◆ Entries supplied:
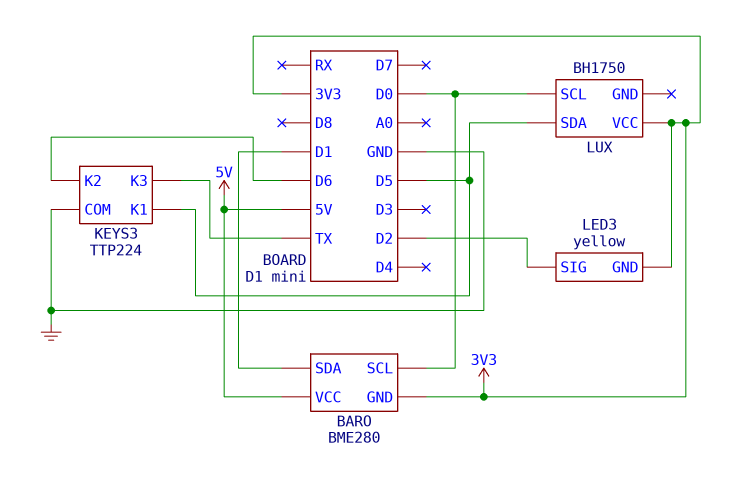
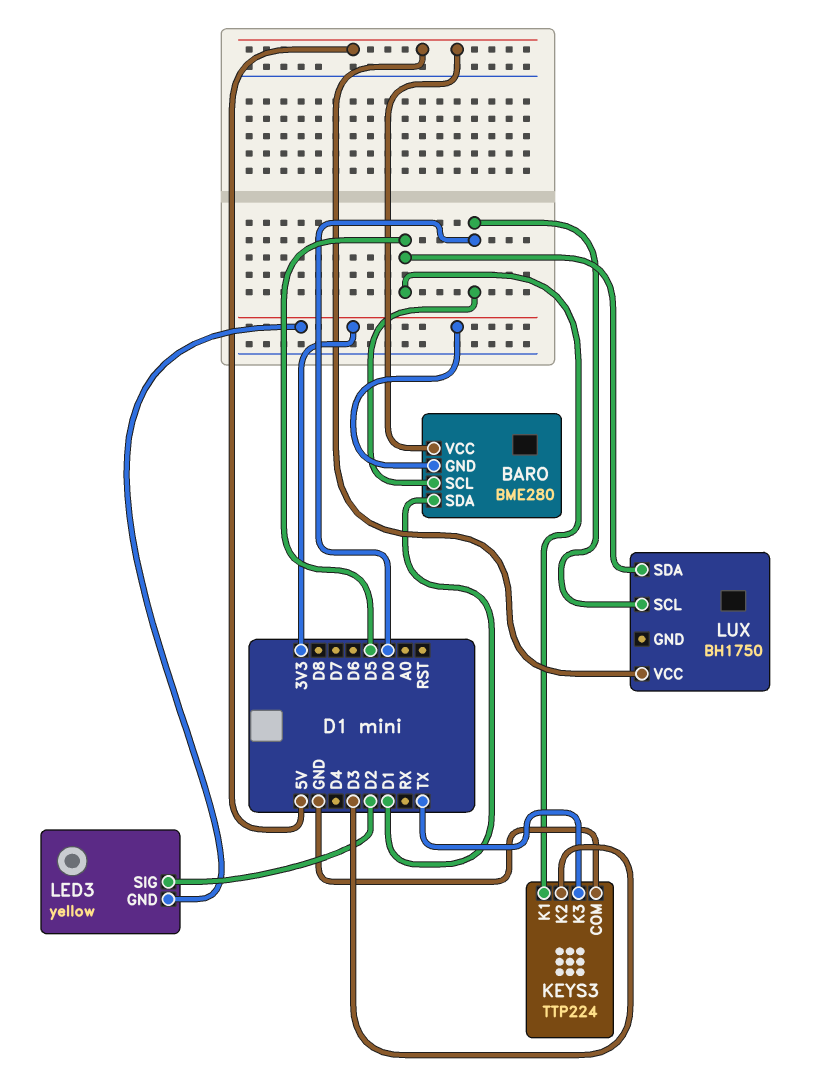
KEYS3 pin K2: D6 -> D3
LUX pin VCC: 3V3 -> 5V

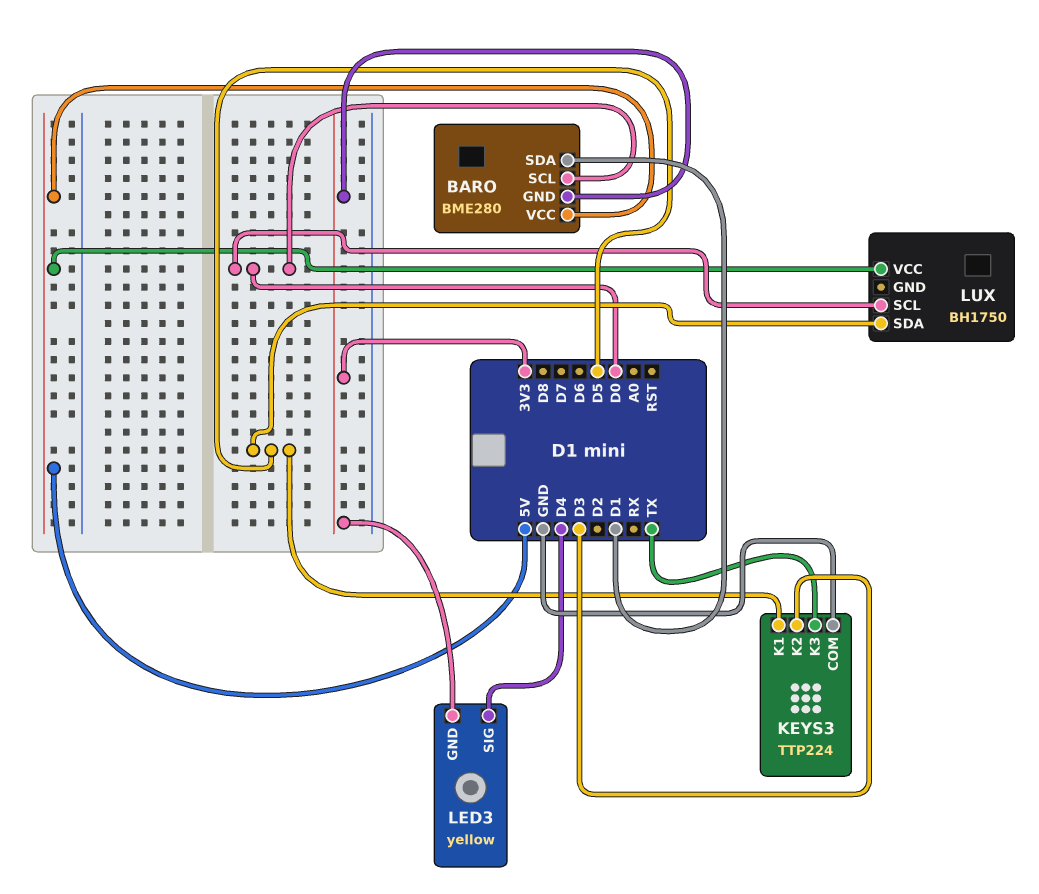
LED3 pin SIG: D2 -> D4

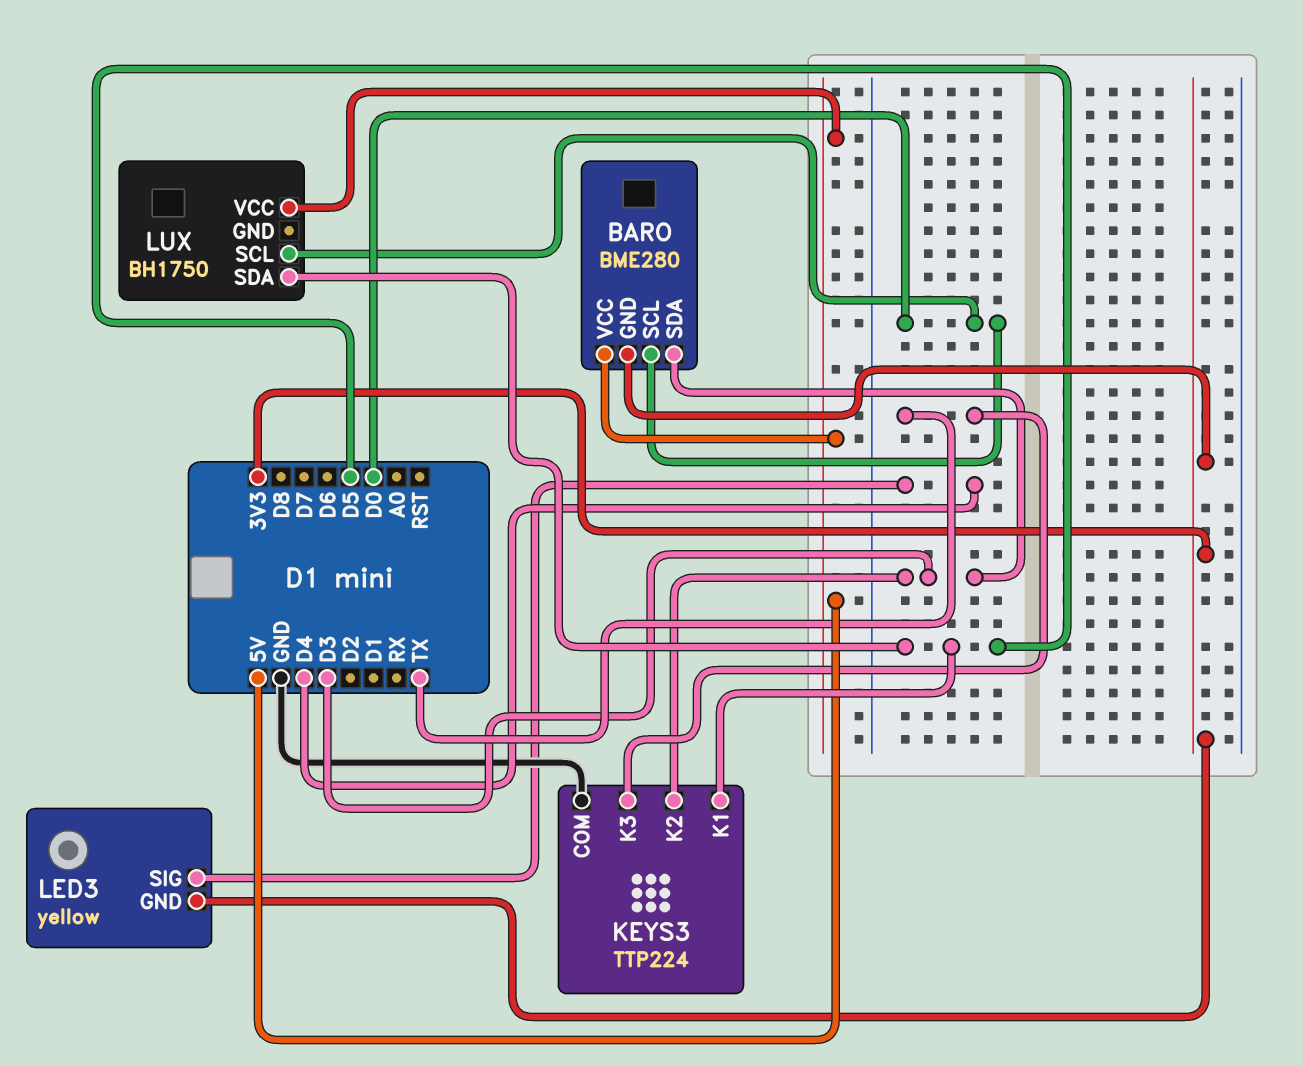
BARO pin SDA: D1 -> D3

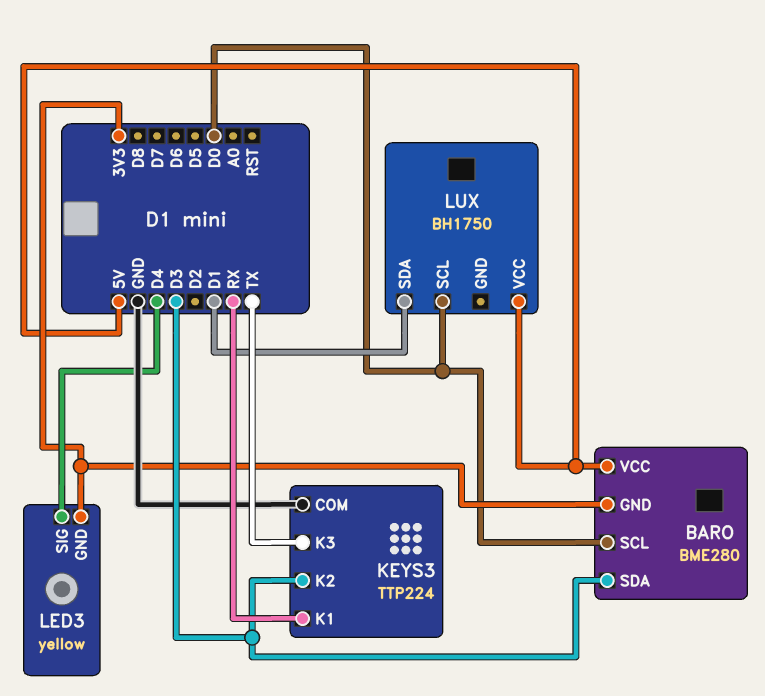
KEYS3 pin K1: D5 -> RX
LUX pin SDA: D5 -> D1

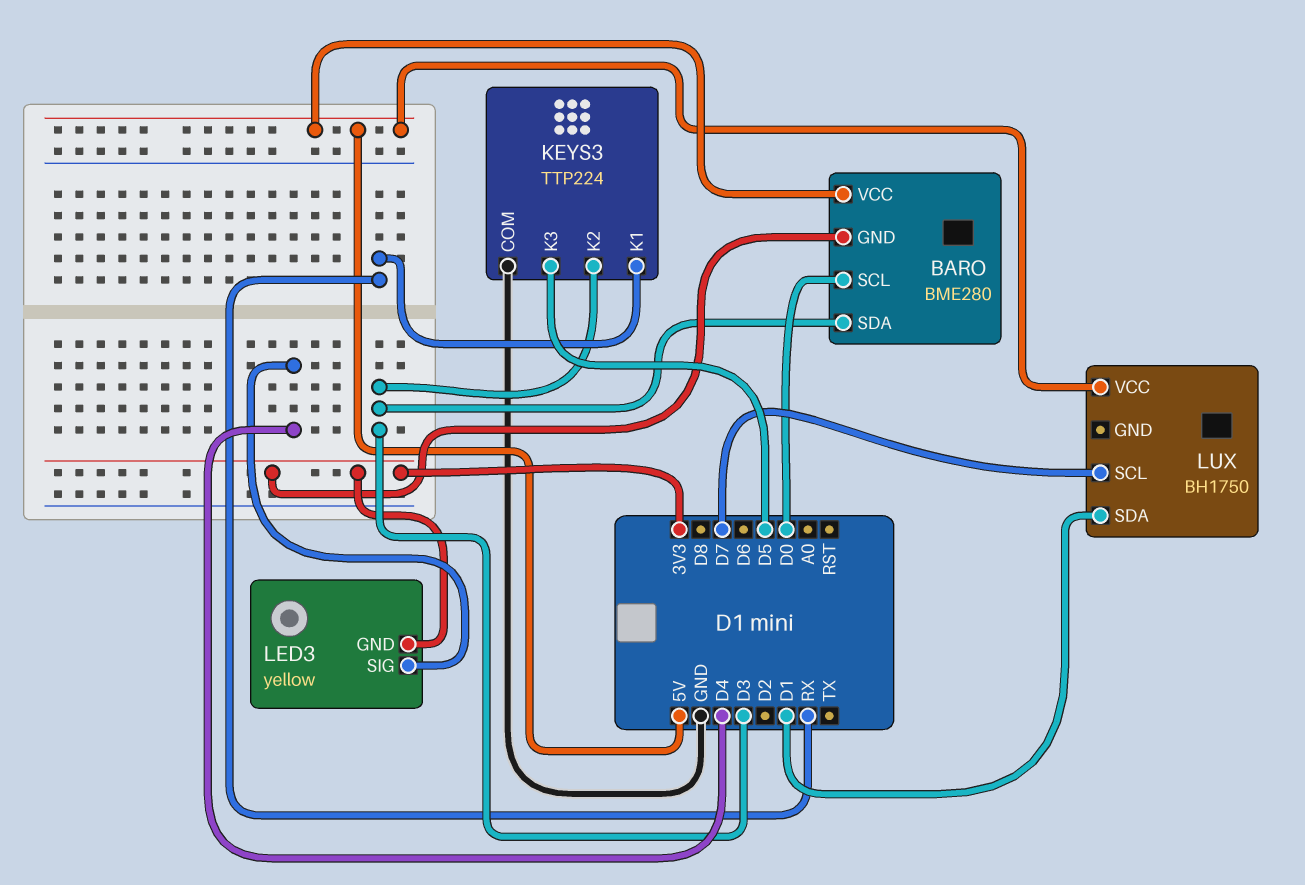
KEYS3 pin K3: TX -> D5
LUX pin SCL: D0 -> D7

◆ What is required:
Only an exact copy belongs in the answer: the lines from the one containing "KEYS3 pin K1: D5 -> RX" through the end of the records, both ends included, minus the pictures.

◆ Answer area:
KEYS3 pin K1: D5 -> RX
LUX pin SDA: D5 -> D1

KEYS3 pin K3: TX -> D5
LUX pin SCL: D0 -> D7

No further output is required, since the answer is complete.